• Task to complete: Among the entries below, find all lines that include "VLOAD" and copy them.

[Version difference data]

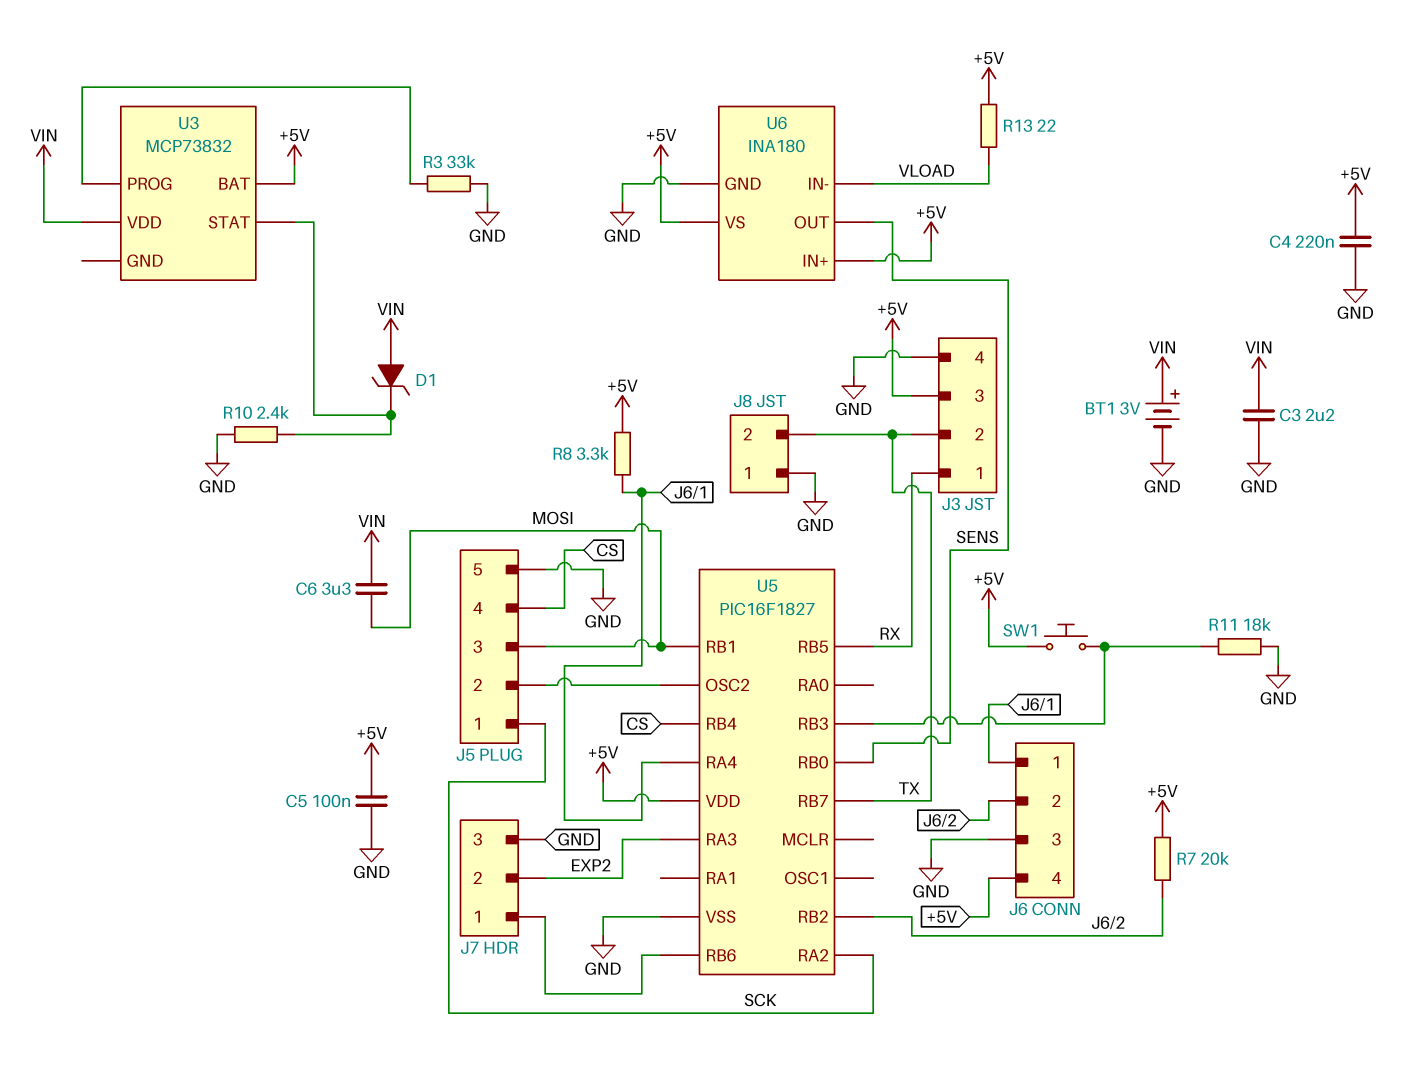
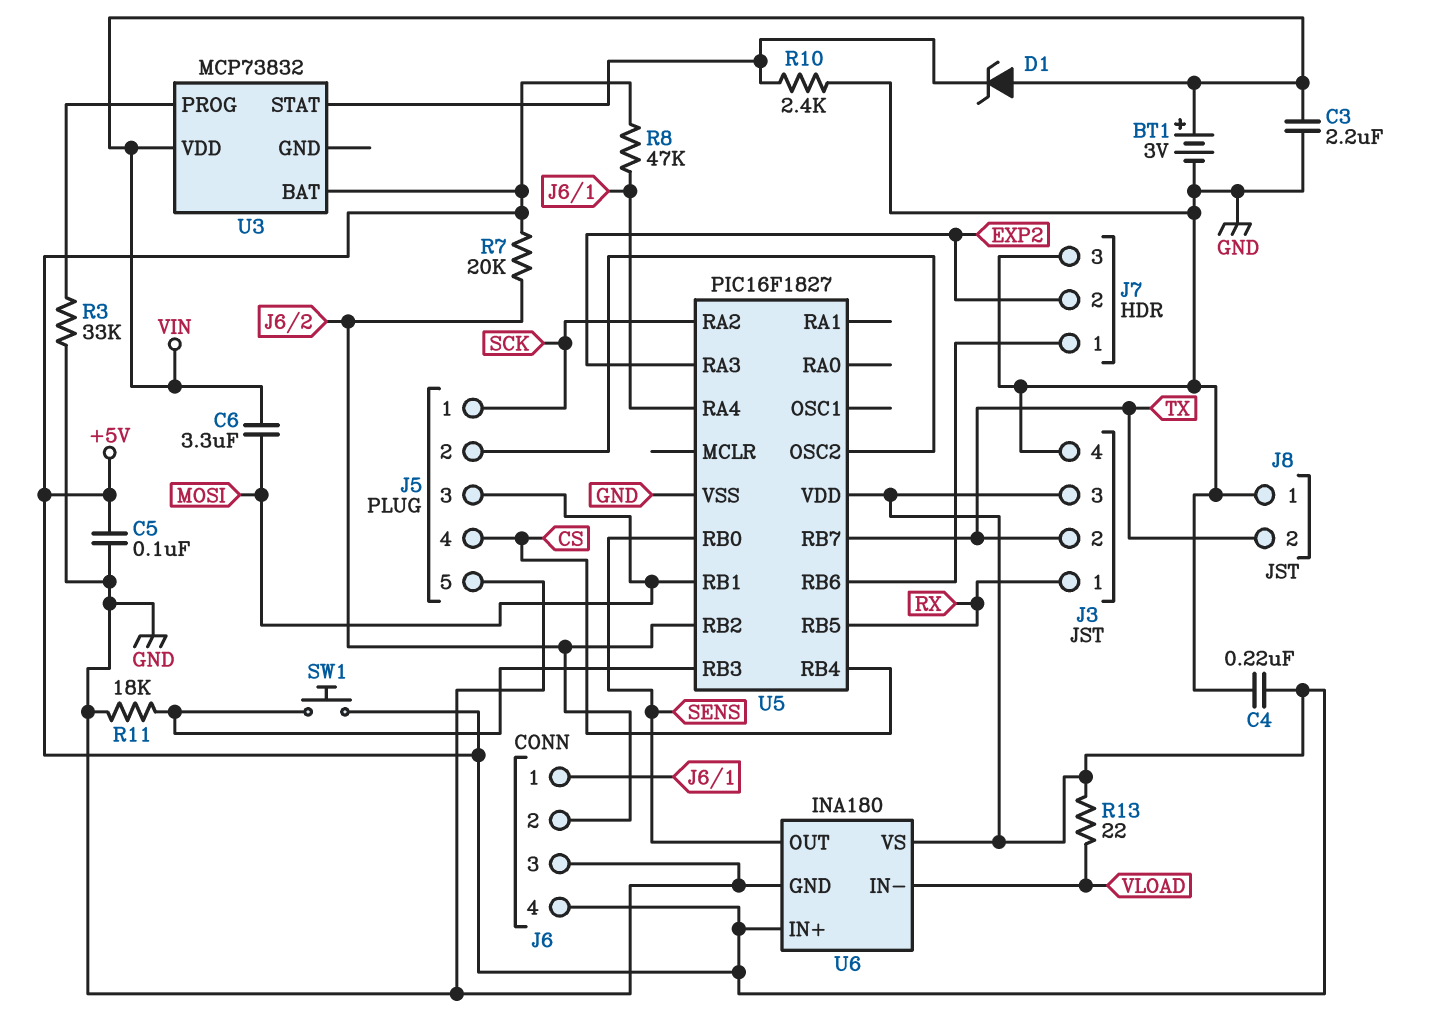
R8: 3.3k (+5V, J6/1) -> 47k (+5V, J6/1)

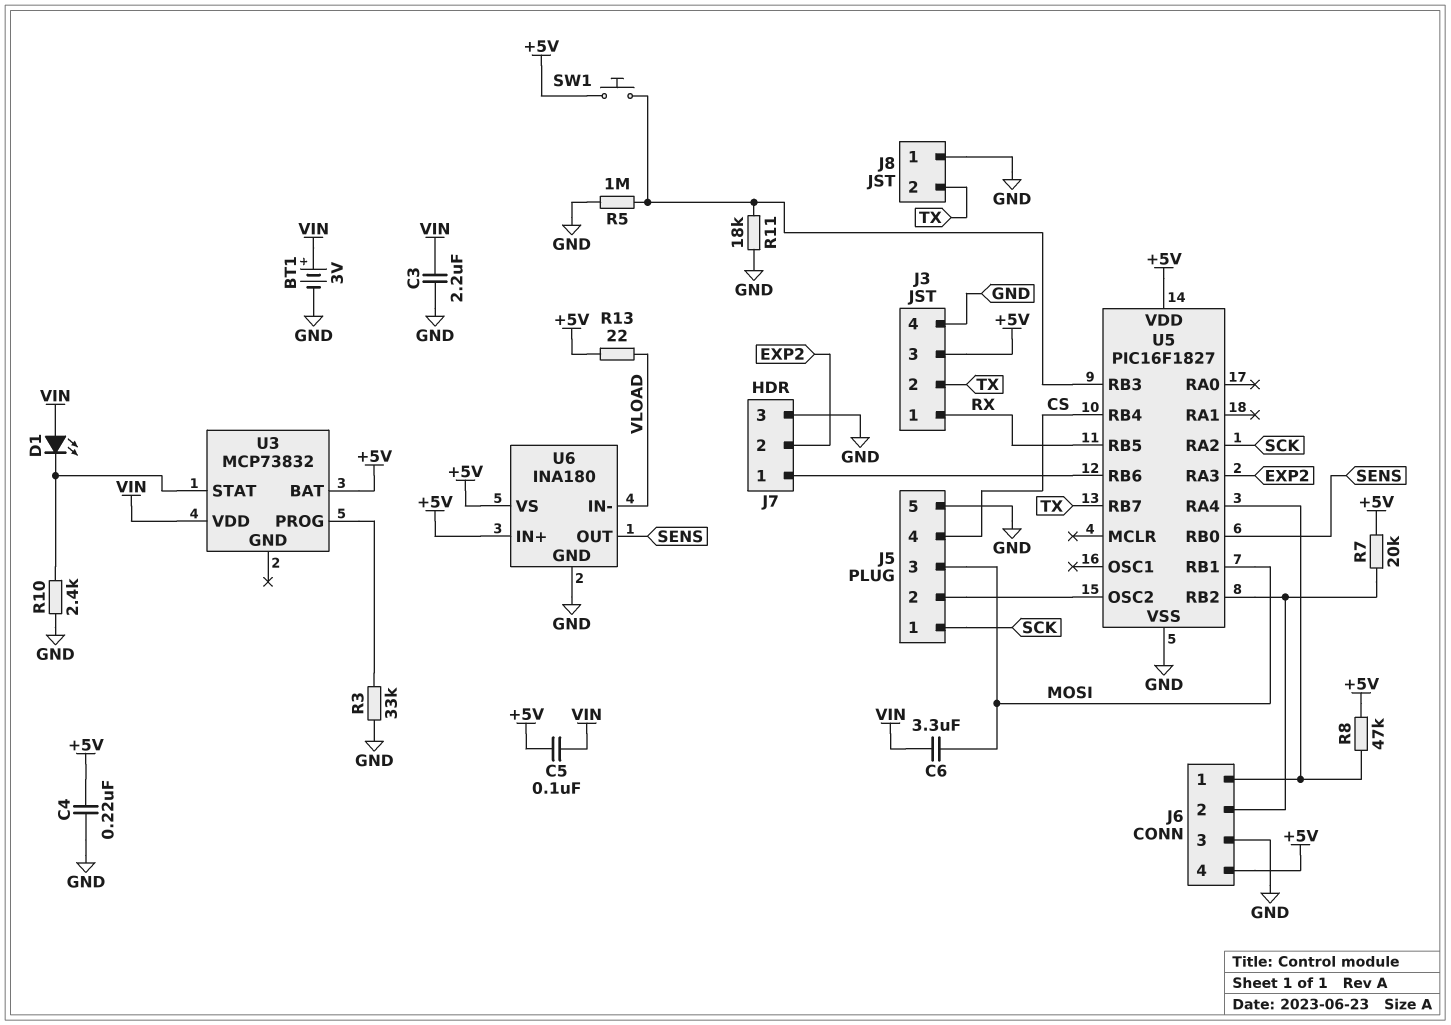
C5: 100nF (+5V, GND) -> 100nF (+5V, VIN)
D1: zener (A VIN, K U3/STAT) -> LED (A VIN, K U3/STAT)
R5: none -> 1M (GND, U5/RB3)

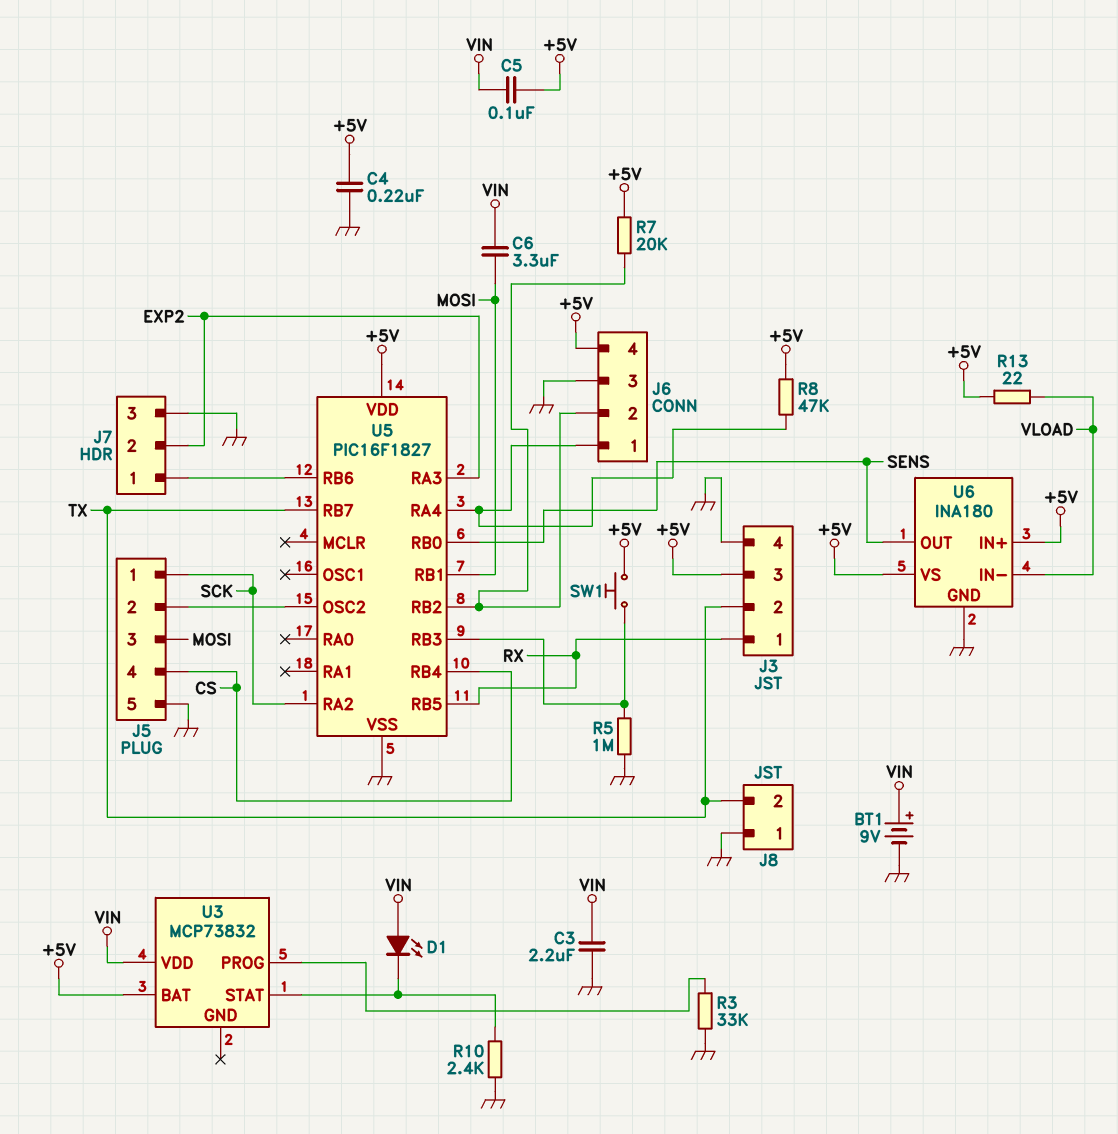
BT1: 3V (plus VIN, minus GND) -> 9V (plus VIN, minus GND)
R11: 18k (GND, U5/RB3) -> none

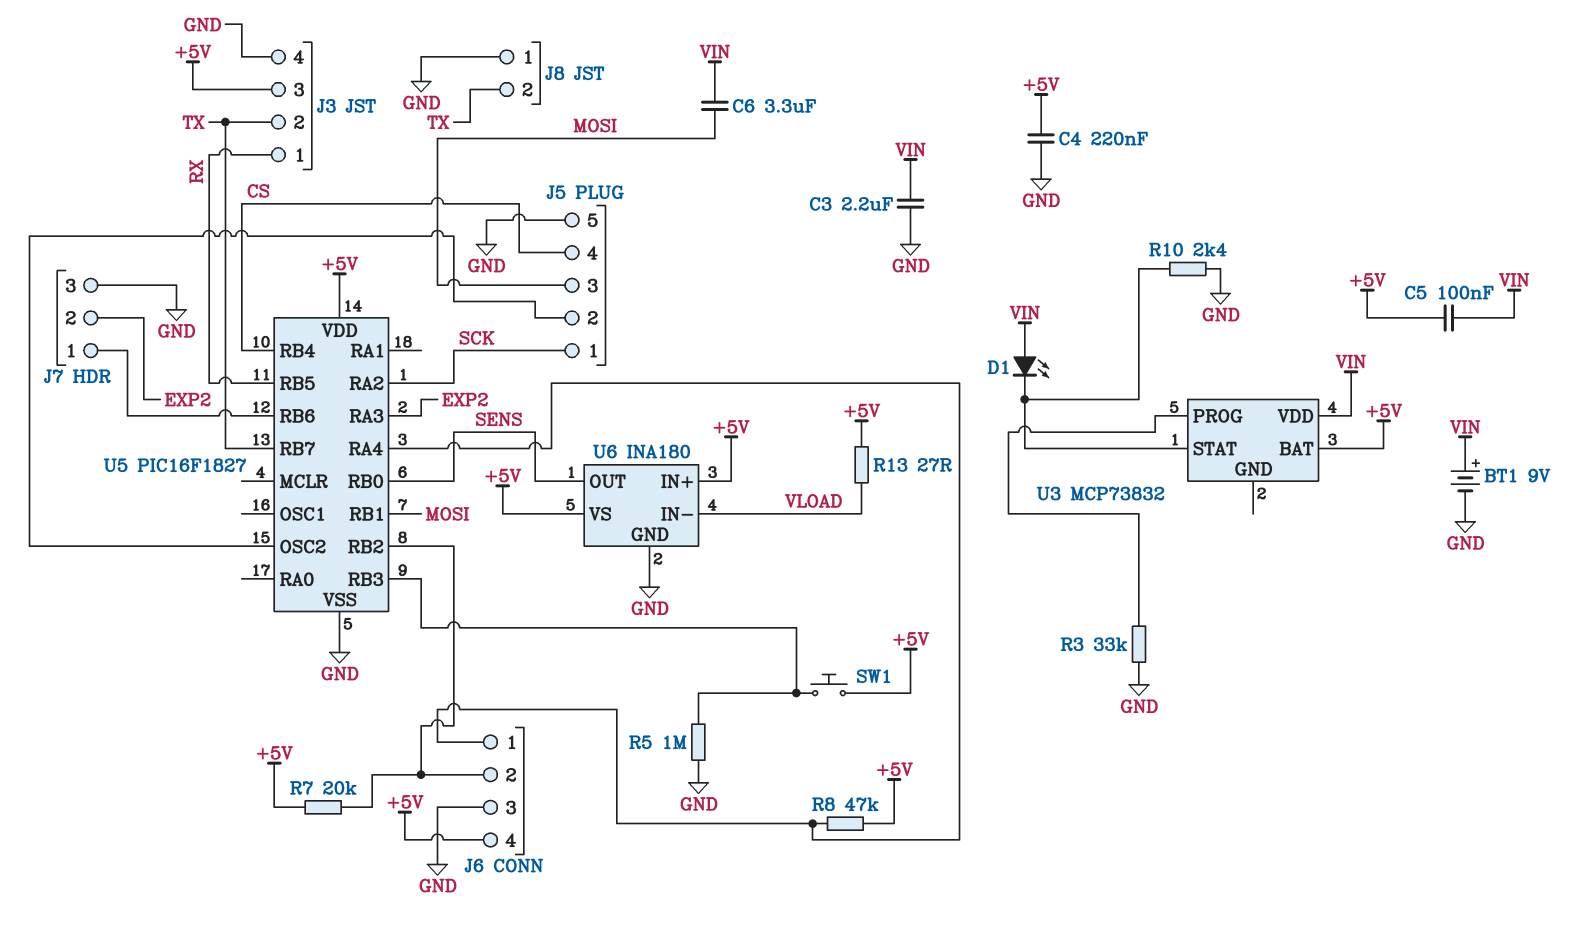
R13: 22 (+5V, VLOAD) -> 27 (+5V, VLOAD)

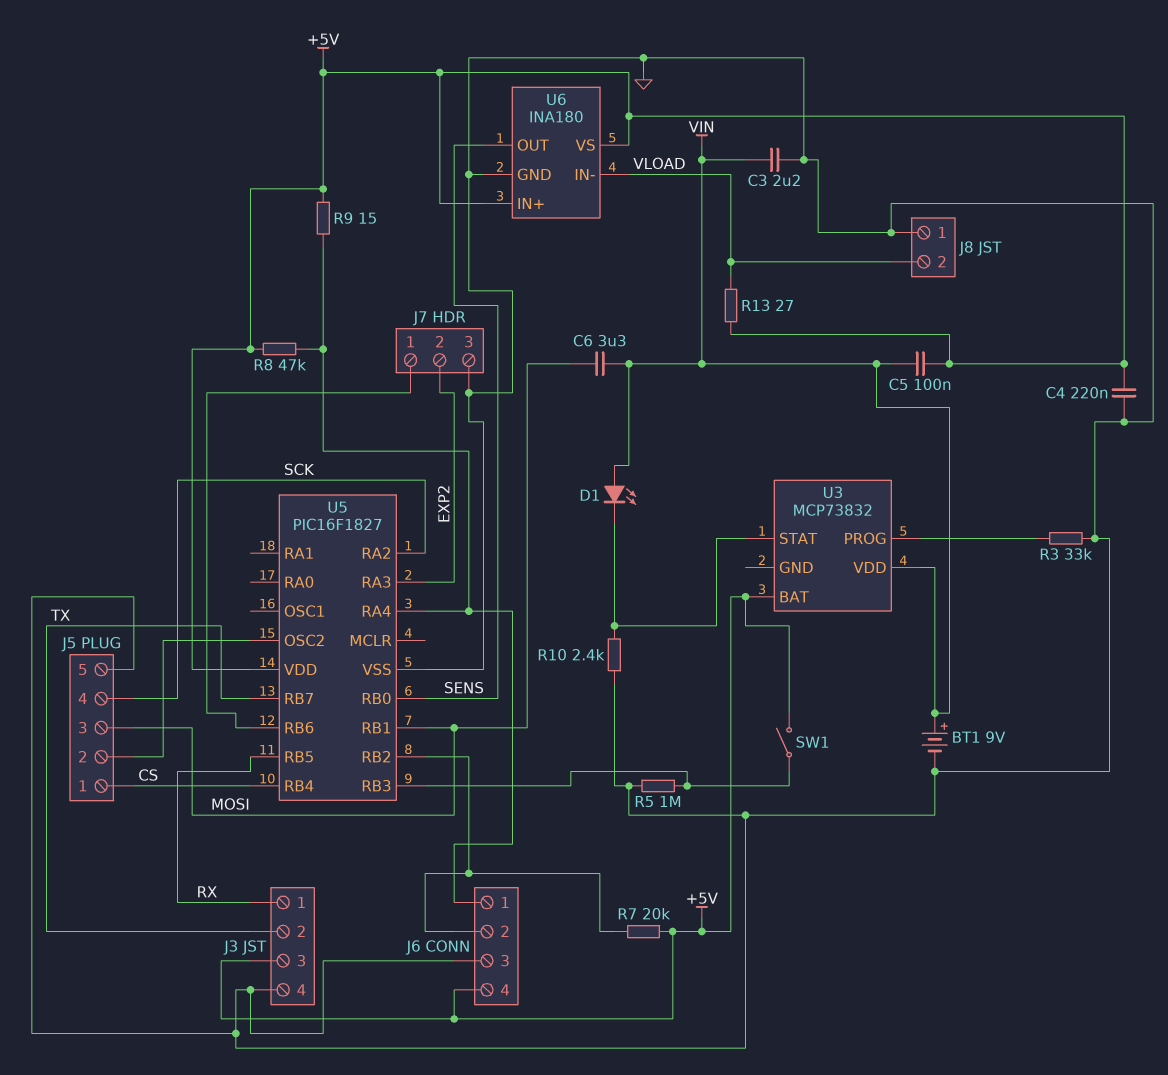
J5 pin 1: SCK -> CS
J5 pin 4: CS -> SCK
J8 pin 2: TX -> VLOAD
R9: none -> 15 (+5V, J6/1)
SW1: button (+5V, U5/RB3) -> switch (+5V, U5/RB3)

• Answer to the exercise:
R13: 22 (+5V, VLOAD) -> 27 (+5V, VLOAD)
J8 pin 2: TX -> VLOAD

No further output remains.